EXERCISE PROMPT:
Look through the records below for the line with "R102: 82k (SPK, VN) -> 82k (MID, VN)". Return that line and each one after it up to and including the line with "C1: 470nF (GND, MID) -> 150nF (GND, MID)", exactly.

MATERIAL FOR THE TASK:
-- Opening Marker --

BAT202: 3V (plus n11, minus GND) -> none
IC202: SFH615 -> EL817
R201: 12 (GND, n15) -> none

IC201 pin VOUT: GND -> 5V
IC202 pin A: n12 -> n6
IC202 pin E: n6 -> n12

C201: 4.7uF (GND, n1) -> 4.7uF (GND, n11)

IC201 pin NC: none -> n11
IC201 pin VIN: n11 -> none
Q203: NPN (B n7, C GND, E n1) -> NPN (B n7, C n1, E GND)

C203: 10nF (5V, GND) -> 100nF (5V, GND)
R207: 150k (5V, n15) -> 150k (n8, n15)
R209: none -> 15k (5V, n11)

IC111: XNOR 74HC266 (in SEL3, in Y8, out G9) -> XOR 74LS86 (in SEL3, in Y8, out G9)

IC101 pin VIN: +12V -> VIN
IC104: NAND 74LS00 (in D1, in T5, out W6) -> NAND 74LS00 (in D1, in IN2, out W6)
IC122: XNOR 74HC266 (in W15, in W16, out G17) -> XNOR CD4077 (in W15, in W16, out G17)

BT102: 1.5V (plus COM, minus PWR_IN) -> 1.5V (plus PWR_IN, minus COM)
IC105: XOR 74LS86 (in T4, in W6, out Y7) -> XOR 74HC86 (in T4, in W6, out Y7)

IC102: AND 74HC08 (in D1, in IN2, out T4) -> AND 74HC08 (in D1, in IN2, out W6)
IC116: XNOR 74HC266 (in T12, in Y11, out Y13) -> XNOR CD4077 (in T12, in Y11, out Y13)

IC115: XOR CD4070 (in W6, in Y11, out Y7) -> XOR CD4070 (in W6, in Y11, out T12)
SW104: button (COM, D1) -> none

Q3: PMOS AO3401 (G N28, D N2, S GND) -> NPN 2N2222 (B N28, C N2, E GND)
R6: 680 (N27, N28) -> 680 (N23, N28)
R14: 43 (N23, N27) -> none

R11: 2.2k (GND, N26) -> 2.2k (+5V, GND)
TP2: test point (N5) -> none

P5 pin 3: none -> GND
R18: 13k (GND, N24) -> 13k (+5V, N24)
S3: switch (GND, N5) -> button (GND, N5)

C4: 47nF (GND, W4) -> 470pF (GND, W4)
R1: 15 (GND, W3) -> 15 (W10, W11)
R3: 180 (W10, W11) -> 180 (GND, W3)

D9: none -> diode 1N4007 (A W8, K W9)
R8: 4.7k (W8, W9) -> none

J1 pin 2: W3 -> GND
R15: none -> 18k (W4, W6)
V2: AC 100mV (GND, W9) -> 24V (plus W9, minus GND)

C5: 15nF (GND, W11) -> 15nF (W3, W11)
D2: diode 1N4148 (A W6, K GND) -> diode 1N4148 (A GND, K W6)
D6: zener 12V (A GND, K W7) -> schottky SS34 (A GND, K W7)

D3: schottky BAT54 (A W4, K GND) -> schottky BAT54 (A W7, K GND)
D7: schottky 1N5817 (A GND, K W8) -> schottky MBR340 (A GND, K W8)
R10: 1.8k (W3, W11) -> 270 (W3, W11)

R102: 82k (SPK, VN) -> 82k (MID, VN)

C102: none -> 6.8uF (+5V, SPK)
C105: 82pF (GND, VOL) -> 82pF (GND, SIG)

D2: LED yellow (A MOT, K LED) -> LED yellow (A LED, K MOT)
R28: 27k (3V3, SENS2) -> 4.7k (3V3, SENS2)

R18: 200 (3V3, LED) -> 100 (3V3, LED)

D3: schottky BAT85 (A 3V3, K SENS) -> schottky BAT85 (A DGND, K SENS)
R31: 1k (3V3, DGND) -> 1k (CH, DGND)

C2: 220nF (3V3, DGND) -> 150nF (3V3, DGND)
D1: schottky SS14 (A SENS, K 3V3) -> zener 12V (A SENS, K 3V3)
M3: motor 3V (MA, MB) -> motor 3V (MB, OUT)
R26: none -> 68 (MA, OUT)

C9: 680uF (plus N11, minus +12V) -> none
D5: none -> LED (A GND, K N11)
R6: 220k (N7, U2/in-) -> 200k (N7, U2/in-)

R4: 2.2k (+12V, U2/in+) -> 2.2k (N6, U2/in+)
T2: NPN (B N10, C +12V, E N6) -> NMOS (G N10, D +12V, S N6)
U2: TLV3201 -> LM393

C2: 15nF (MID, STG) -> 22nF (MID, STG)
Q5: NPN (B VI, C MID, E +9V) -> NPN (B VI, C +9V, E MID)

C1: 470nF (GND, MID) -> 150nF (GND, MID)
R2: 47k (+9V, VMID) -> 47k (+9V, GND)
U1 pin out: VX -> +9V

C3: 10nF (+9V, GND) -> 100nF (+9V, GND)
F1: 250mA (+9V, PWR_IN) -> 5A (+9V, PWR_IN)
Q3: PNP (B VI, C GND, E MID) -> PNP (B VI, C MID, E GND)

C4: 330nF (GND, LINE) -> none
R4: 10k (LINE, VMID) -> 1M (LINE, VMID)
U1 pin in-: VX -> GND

-- Closing Marker --

FINAL ANSWER:
R102: 82k (SPK, VN) -> 82k (MID, VN)

C102: none -> 6.8uF (+5V, SPK)
C105: 82pF (GND, VOL) -> 82pF (GND, SIG)

D2: LED yellow (A MOT, K LED) -> LED yellow (A LED, K MOT)
R28: 27k (3V3, SENS2) -> 4.7k (3V3, SENS2)

R18: 200 (3V3, LED) -> 100 (3V3, LED)

D3: schottky BAT85 (A 3V3, K SENS) -> schottky BAT85 (A DGND, K SENS)
R31: 1k (3V3, DGND) -> 1k (CH, DGND)

C2: 220nF (3V3, DGND) -> 150nF (3V3, DGND)
D1: schottky SS14 (A SENS, K 3V3) -> zener 12V (A SENS, K 3V3)
M3: motor 3V (MA, MB) -> motor 3V (MB, OUT)
R26: none -> 68 (MA, OUT)

C9: 680uF (plus N11, minus +12V) -> none
D5: none -> LED (A GND, K N11)
R6: 220k (N7, U2/in-) -> 200k (N7, U2/in-)

R4: 2.2k (+12V, U2/in+) -> 2.2k (N6, U2/in+)
T2: NPN (B N10, C +12V, E N6) -> NMOS (G N10, D +12V, S N6)
U2: TLV3201 -> LM393

C2: 15nF (MID, STG) -> 22nF (MID, STG)
Q5: NPN (B VI, C MID, E +9V) -> NPN (B VI, C +9V, E MID)

C1: 470nF (GND, MID) -> 150nF (GND, MID)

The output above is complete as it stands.